__Exercise description__. Every line with the string "bell" must be copied from the entries below.

__Records for the exercise__.
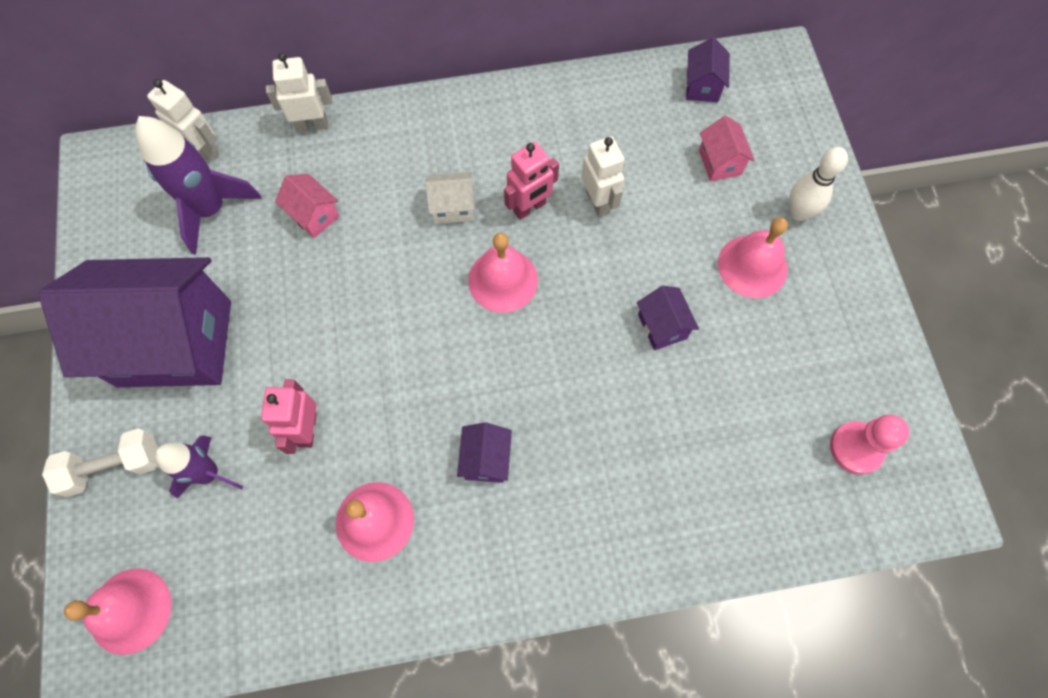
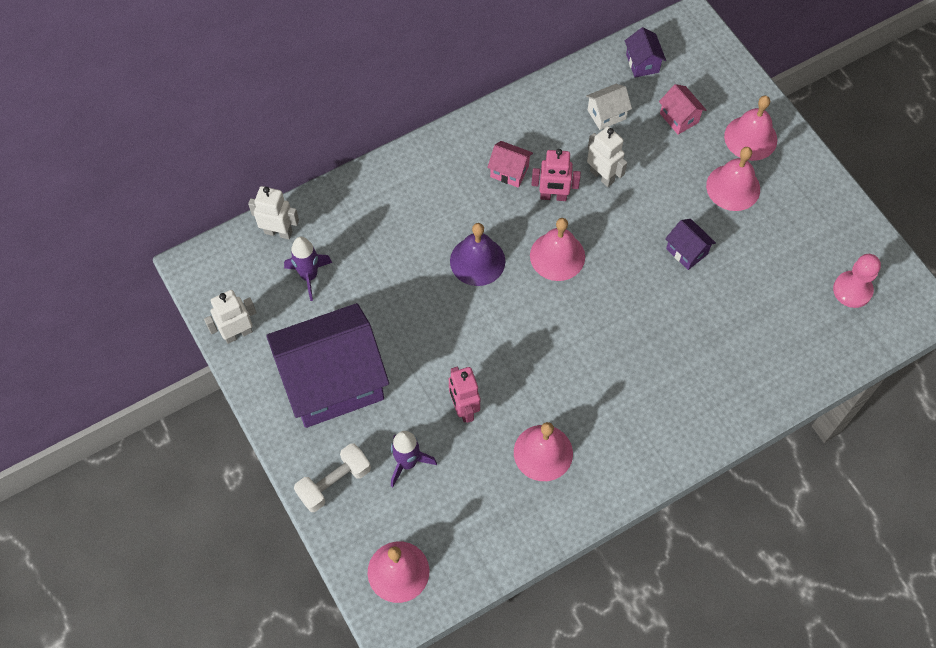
camera: 20 degrees left, 5 degrees down
(211, 210) = (309, 276): purple rocket -> purple rocket, size x0.66
(312, 125) = (355, 186): white robot -> white robot (238, 333)
(314, 215) = (391, 254): pink house -> pink house (509, 172)
(407, 255) = (477, 261): none -> purple bell
(453, 207) = (495, 214): white house -> white house (606, 114)
(486, 459) = (602, 384): purple house -> none
(530, 208) = (553, 196): pink robot -> pink robot turned 60 degrees clockwise
(798, 213) = (750, 138): white bowling pin -> pink bell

__Reply to the task__.
(407, 255) = (477, 261): none -> purple bell
(798, 213) = (750, 138): white bowling pin -> pink bell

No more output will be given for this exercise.